■ ENTRIES

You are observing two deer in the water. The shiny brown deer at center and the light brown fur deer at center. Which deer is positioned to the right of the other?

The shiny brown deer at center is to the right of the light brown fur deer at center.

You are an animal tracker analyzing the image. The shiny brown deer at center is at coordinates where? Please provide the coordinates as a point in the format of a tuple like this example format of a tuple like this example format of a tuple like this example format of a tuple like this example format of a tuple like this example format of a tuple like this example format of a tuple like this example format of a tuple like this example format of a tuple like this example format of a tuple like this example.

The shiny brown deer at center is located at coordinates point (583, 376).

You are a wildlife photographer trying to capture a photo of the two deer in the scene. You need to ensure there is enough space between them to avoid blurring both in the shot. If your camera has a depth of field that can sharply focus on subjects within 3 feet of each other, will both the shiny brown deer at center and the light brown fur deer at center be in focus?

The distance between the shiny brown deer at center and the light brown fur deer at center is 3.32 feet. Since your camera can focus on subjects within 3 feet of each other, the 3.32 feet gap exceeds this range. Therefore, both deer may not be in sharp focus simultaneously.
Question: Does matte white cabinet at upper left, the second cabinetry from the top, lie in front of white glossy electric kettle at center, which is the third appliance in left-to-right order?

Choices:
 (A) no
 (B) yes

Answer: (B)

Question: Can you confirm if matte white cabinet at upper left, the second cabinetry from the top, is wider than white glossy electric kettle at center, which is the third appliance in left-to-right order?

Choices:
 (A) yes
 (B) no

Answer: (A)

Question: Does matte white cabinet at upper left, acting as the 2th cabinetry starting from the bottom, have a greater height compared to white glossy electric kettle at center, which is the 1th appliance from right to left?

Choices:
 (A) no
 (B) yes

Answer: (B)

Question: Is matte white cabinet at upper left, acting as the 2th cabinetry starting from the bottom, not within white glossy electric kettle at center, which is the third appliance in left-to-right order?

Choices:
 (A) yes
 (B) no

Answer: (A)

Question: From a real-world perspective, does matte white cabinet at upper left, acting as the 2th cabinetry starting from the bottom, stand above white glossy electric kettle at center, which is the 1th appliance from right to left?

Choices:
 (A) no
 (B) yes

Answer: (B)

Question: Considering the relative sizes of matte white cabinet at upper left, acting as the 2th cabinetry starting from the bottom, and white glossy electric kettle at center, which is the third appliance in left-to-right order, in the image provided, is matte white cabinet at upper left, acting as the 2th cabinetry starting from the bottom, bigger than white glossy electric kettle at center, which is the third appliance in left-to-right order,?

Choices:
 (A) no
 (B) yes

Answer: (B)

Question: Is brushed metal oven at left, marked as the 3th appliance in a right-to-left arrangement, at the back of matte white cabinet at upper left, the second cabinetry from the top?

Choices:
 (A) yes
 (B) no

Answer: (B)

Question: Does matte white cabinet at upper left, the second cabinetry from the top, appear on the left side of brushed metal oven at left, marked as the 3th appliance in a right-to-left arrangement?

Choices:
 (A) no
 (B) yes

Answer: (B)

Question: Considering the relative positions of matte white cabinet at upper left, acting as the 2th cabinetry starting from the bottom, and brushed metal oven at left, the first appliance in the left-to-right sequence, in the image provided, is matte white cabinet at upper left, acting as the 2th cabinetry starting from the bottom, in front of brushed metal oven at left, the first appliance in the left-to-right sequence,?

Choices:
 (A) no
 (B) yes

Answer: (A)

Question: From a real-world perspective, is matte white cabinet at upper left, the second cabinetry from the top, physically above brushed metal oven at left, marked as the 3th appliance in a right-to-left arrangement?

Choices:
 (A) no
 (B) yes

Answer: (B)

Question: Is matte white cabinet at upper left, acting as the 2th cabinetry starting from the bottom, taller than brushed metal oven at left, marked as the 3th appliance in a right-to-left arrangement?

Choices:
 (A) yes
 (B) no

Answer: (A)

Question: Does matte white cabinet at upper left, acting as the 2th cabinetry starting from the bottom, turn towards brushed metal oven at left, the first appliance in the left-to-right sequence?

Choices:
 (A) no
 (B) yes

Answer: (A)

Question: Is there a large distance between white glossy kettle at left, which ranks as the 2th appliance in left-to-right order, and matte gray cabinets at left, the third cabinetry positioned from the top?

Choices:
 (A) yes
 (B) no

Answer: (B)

■ AIM
Pick out every line in the entries above that contains the word "your", and copy each of those lines in full.

■ SOLVED PROBLEM
You are a wildlife photographer trying to capture a photo of the two deer in the scene. You need to ensure there is enough space between them to avoid blurring both in the shot. If your camera has a depth of field that can sharply focus on subjects within 3 feet of each other, will both the shiny brown deer at center and the light brown fur deer at center be in focus?
The distance between the shiny brown deer at center and the light brown fur deer at center is 3.32 feet. Since your camera can focus on subjects within 3 feet of each other, the 3.32 feet gap exceeds this range. Therefore, both deer may not be in sharp focus simultaneously.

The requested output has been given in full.